:: EXERCISE DESCRIPTION ::
Only lines containing "missing" belong in the answer, each copied from the entries below.
● ● ● ●
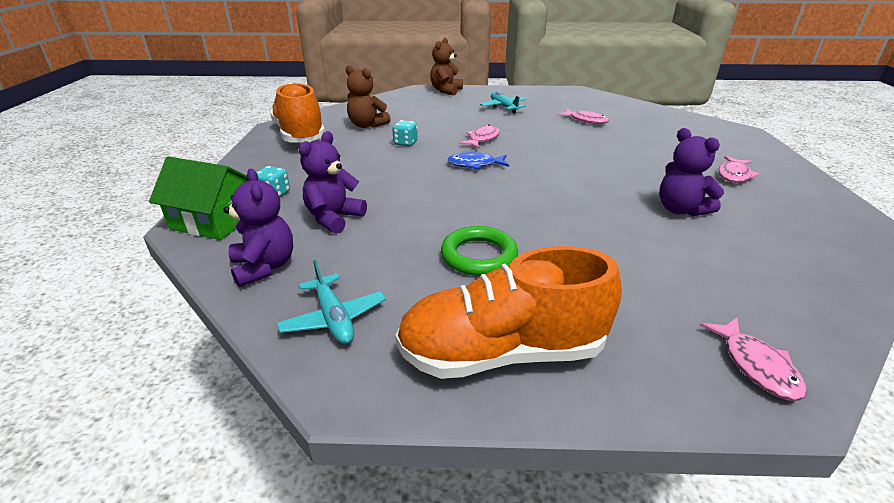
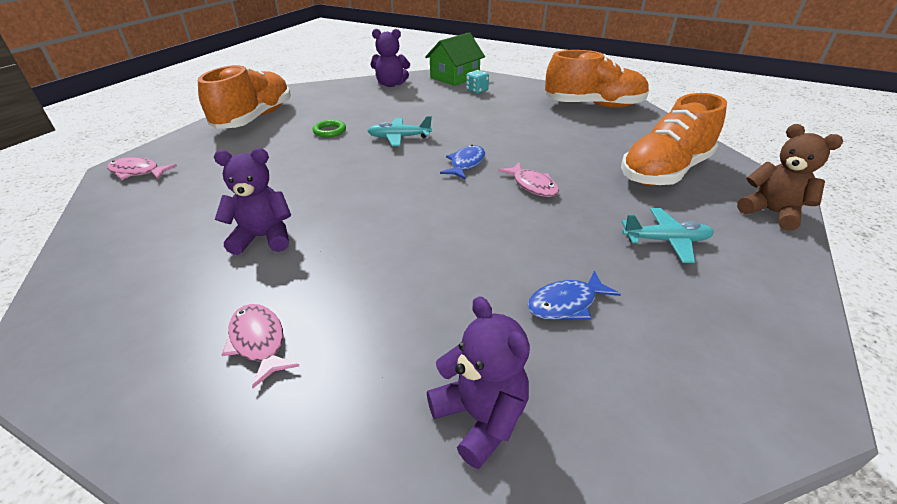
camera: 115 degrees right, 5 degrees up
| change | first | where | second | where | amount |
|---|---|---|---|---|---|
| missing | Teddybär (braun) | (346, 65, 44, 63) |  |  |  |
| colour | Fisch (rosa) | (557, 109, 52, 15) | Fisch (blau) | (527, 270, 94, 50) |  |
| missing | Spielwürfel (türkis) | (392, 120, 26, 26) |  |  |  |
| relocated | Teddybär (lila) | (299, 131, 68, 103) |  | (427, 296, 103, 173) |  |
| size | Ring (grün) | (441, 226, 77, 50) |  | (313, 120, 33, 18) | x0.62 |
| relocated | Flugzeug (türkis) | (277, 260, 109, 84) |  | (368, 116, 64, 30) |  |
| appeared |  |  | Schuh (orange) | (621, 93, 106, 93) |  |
● ● ● ●
:: TASK RESPONSE ::
| missing | Teddybär (braun) | (346, 65, 44, 63) |  |  |  |
| missing | Spielwürfel (türkis) | (392, 120, 26, 26) |  |  |  |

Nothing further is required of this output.